Image sets with object changes
———
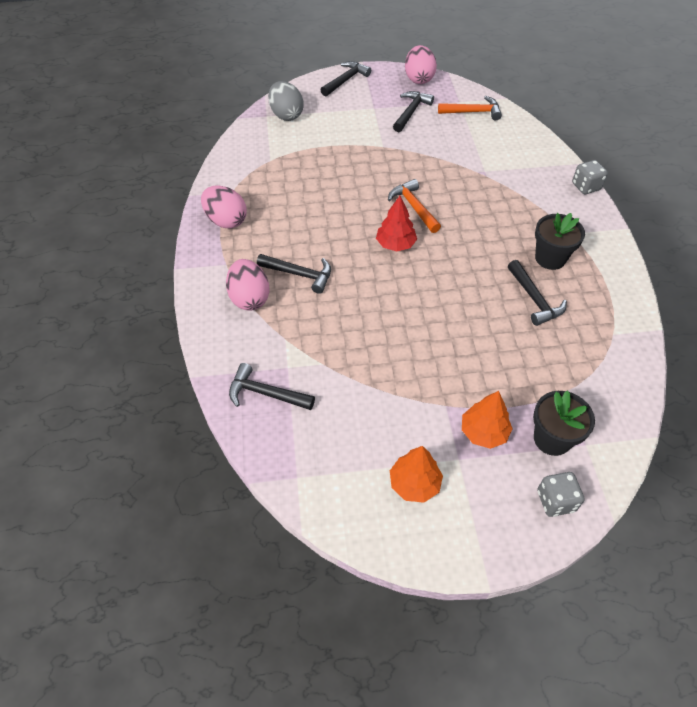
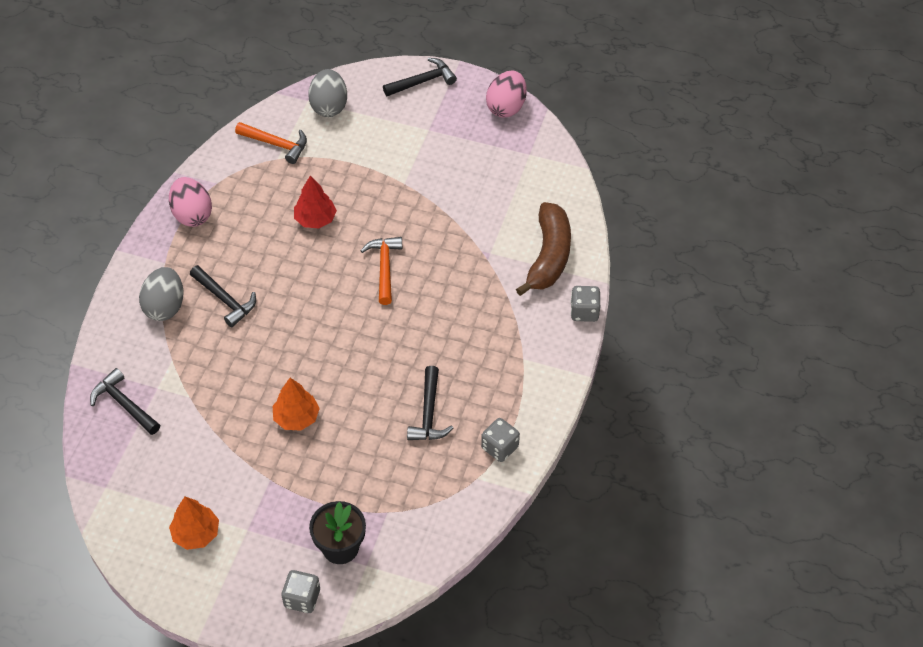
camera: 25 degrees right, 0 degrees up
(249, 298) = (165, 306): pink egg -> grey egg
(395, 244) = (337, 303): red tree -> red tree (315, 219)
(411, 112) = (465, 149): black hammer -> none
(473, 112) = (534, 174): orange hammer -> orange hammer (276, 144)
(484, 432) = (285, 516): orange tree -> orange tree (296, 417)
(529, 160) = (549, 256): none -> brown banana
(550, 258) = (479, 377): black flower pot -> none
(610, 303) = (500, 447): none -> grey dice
———
**DIRECTIONS FOR THIS TASK**
Retype the records verbatim, excluding each image they hold.

**WRITTEN SOLUTION**
camera: 25 degrees right, 0 degrees up
(249, 298) = (165, 306): pink egg -> grey egg
(395, 244) = (337, 303): red tree -> red tree (315, 219)
(411, 112) = (465, 149): black hammer -> none
(473, 112) = (534, 174): orange hammer -> orange hammer (276, 144)
(484, 432) = (285, 516): orange tree -> orange tree (296, 417)
(529, 160) = (549, 256): none -> brown banana
(550, 258) = (479, 377): black flower pot -> none
(610, 303) = (500, 447): none -> grey dice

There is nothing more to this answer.